▶ [THE TASK]
Set down each line of the material that follows, exactly, with no pictures.

▶ [INFORMATION PROVIDED]
= Beginning of Section =
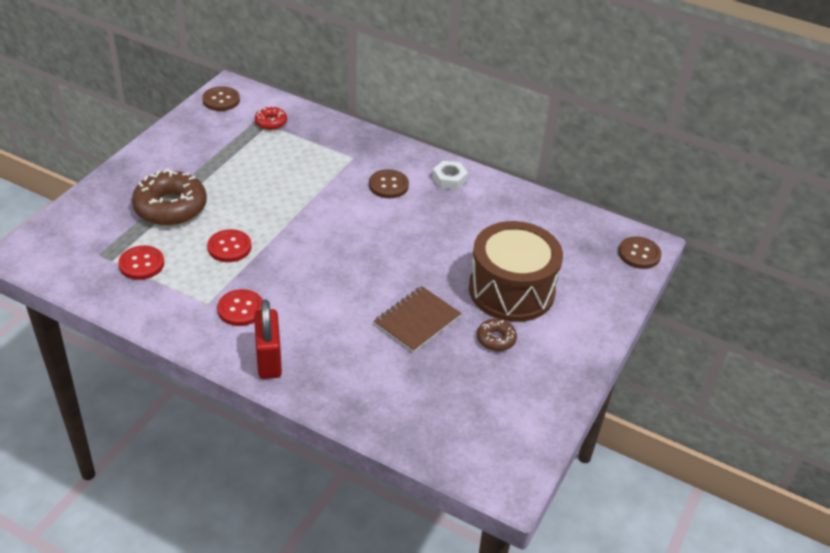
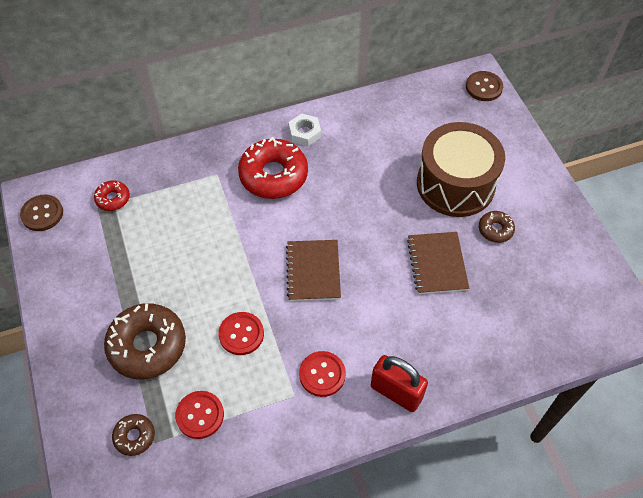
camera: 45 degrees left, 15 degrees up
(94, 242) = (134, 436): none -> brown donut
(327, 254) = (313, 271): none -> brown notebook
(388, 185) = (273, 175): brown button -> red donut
= End of Section =
▶ [FINAL ANSWER]
camera: 45 degrees left, 15 degrees up
(94, 242) = (134, 436): none -> brown donut
(327, 254) = (313, 271): none -> brown notebook
(388, 185) = (273, 175): brown button -> red donut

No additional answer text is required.